**What you have to do**
Return the lines below that carry the word "TICK".

─── Records for the task

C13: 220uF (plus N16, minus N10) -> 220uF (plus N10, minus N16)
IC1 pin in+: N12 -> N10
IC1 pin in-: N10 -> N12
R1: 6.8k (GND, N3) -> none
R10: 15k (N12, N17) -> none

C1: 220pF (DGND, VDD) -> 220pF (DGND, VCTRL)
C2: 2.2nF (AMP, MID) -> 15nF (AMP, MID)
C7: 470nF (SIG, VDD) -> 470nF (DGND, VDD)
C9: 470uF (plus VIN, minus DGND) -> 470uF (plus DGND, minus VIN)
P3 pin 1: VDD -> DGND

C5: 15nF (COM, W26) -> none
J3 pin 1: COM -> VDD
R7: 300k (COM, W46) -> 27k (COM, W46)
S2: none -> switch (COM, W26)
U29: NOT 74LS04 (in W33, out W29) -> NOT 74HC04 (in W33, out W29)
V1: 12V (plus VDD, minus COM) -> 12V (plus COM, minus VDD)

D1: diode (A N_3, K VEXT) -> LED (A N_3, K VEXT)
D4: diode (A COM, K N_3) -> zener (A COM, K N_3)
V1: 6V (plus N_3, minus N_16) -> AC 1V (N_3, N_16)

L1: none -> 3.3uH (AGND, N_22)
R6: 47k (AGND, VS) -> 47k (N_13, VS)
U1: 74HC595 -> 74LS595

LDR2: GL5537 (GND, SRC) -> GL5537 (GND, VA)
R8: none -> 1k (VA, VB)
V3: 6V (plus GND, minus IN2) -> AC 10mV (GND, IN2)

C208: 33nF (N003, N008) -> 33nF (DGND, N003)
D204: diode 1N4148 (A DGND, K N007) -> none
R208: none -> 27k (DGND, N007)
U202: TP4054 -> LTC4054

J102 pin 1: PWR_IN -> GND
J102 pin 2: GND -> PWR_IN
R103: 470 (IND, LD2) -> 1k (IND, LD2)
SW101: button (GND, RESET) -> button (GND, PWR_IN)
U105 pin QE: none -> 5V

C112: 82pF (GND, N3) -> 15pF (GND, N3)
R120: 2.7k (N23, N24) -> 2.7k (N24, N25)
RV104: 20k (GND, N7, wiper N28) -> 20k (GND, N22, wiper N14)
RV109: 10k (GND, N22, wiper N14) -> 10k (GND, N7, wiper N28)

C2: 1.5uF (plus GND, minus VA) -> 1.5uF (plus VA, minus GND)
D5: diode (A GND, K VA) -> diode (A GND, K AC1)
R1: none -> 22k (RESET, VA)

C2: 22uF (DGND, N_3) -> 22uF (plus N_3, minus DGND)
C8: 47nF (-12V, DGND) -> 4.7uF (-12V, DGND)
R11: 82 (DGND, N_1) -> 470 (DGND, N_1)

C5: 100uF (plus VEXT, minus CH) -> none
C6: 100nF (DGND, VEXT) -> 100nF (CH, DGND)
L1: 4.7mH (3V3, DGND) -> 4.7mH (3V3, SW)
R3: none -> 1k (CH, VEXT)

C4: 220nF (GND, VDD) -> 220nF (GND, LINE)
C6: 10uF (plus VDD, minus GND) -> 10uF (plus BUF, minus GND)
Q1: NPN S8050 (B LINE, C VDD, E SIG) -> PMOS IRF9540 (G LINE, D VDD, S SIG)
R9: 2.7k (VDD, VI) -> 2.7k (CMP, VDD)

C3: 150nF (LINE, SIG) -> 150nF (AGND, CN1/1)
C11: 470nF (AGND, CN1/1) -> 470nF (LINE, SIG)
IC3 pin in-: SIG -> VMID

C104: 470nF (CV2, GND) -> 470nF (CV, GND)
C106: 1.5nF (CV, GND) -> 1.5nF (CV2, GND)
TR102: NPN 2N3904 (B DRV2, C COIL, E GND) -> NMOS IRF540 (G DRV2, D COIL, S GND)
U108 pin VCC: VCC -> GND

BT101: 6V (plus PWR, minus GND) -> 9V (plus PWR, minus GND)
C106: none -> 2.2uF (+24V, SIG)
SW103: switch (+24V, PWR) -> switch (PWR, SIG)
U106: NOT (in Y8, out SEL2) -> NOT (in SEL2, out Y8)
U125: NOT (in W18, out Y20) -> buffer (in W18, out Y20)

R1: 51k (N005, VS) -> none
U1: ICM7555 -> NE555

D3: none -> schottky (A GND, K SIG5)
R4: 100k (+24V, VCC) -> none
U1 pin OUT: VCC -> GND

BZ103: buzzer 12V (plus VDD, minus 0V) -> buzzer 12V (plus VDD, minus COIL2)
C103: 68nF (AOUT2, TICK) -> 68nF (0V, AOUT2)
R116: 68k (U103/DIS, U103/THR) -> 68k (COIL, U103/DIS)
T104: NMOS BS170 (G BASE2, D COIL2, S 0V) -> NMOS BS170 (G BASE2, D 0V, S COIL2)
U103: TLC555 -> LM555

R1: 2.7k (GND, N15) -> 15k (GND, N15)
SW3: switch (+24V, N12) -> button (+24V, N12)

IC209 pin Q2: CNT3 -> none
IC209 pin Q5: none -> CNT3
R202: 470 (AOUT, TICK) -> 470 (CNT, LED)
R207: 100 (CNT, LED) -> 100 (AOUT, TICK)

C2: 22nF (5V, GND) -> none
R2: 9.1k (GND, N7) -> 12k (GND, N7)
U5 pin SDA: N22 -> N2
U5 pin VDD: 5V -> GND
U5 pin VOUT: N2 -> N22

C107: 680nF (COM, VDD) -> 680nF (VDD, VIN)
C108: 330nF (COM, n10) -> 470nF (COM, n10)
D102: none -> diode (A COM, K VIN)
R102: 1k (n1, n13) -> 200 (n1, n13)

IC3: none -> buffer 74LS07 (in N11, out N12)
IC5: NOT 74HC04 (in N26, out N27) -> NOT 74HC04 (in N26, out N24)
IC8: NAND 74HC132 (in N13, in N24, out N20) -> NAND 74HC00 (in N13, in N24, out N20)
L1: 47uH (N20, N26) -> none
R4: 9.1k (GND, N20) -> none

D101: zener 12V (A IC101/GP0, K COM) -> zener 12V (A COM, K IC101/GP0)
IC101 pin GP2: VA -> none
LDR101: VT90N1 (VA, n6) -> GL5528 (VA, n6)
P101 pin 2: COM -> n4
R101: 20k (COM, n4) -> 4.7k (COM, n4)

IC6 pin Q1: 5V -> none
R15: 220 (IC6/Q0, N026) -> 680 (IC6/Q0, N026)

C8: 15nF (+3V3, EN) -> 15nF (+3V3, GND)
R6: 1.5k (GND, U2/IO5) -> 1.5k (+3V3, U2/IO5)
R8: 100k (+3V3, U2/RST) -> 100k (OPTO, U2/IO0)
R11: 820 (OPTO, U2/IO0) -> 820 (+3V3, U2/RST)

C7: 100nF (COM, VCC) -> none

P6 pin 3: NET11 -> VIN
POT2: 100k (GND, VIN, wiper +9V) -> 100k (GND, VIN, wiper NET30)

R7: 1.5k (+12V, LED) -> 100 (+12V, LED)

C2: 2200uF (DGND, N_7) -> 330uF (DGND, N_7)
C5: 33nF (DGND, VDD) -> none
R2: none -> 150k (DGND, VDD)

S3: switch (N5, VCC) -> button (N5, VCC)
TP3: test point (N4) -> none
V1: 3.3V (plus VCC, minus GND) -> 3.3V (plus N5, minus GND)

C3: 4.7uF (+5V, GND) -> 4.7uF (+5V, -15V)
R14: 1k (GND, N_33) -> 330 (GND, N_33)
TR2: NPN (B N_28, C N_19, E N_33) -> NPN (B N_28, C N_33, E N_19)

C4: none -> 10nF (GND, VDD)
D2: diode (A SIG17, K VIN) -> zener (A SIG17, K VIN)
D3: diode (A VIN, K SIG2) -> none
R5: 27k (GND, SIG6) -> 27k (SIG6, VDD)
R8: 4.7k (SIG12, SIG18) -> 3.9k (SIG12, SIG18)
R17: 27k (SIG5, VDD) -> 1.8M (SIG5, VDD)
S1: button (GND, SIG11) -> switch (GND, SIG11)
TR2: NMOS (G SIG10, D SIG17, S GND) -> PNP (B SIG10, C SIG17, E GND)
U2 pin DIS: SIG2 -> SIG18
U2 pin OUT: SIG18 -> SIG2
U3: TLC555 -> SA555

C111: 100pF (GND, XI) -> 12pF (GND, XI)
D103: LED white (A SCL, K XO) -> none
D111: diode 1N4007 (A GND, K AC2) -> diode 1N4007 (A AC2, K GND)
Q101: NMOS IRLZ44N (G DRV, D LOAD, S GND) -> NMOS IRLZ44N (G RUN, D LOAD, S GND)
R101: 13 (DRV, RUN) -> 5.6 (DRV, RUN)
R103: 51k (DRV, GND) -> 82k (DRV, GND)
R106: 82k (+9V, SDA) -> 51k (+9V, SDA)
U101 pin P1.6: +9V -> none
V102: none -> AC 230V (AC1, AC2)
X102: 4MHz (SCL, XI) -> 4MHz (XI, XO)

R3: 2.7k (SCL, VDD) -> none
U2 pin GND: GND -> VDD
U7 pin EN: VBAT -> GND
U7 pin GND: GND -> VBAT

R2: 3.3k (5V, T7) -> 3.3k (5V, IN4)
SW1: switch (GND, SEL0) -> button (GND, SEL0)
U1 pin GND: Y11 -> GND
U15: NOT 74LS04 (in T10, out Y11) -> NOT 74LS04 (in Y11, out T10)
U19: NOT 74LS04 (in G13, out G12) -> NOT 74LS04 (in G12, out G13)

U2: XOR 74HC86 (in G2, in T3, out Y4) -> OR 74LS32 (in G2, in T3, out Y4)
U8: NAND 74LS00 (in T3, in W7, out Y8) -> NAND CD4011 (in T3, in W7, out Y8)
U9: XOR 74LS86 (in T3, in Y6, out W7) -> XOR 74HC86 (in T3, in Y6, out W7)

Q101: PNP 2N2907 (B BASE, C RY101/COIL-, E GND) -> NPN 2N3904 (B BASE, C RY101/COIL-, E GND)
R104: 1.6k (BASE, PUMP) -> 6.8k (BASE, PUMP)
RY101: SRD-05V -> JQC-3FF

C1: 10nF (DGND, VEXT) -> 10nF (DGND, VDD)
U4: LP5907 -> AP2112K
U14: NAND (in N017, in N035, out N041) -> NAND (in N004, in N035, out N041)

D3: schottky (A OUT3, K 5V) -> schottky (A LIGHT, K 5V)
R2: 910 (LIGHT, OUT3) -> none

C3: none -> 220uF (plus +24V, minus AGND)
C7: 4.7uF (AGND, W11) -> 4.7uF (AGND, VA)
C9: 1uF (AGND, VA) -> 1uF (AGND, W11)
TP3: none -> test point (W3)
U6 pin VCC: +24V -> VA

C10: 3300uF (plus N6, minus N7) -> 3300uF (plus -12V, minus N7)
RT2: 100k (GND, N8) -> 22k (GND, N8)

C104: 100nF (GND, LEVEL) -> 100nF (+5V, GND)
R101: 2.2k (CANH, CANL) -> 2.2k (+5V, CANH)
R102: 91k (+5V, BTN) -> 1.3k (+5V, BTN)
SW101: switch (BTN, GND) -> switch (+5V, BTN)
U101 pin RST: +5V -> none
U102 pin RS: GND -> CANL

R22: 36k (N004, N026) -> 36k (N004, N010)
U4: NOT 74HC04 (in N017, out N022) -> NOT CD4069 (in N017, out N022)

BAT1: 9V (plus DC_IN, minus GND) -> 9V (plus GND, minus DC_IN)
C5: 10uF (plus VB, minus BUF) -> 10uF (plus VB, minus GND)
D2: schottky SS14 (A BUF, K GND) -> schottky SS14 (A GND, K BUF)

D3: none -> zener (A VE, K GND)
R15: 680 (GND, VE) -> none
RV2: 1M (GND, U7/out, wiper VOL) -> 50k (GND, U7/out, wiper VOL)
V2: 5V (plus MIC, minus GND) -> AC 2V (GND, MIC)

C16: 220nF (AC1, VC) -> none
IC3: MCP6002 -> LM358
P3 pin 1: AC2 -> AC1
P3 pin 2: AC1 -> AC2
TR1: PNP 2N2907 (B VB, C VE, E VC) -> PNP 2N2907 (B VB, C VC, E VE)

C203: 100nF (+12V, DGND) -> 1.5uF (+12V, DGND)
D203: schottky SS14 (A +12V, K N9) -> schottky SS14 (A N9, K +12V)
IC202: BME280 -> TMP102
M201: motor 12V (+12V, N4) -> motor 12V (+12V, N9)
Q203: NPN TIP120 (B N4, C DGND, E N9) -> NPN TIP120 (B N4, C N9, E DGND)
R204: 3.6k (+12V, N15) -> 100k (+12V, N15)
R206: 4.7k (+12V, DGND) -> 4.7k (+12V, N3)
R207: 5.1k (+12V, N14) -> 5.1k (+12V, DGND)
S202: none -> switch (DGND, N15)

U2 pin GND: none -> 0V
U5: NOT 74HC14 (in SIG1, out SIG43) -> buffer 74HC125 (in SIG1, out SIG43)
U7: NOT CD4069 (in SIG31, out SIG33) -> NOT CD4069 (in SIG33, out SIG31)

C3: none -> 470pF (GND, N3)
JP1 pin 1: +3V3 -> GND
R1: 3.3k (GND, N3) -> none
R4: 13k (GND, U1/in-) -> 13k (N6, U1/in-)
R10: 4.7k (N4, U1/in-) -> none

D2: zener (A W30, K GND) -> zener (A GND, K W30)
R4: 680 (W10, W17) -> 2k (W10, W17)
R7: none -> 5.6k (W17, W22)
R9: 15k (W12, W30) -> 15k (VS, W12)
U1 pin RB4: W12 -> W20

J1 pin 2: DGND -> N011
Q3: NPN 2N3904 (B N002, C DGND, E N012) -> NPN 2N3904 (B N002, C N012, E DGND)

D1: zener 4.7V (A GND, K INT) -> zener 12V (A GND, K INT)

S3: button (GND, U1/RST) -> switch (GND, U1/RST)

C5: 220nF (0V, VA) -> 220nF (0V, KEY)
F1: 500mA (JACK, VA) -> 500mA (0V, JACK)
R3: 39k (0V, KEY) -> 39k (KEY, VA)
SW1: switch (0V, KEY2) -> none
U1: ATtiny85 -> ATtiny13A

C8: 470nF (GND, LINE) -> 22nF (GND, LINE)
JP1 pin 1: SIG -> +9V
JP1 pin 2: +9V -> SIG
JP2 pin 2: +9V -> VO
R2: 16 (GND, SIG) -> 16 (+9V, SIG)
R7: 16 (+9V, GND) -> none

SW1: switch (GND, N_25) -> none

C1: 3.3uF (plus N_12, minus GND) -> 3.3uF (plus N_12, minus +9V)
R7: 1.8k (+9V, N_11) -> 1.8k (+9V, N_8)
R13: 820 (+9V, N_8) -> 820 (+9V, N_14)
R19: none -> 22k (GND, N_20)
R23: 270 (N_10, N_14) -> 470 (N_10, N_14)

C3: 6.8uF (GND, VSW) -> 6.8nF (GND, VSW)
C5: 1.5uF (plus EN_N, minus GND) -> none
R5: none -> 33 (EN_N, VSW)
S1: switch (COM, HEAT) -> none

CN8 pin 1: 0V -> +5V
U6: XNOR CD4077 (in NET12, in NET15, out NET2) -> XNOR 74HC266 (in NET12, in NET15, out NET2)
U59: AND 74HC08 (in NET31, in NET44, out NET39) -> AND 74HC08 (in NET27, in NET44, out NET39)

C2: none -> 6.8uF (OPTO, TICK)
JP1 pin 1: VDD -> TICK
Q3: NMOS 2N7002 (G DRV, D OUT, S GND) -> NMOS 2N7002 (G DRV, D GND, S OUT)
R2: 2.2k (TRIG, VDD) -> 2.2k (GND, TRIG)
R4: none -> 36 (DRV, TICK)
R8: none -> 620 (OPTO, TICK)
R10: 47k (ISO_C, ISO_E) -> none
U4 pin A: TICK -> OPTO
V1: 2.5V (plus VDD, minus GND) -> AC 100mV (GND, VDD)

──────

**Answer section**
C103: 68nF (AOUT2, TICK) -> 68nF (0V, AOUT2)
R202: 470 (AOUT, TICK) -> 470 (CNT, LED)
R207: 100 (CNT, LED) -> 100 (AOUT, TICK)
C2: none -> 6.8uF (OPTO, TICK)
JP1 pin 1: VDD -> TICK
R4: none -> 36 (DRV, TICK)
R8: none -> 620 (OPTO, TICK)
U4 pin A: TICK -> OPTO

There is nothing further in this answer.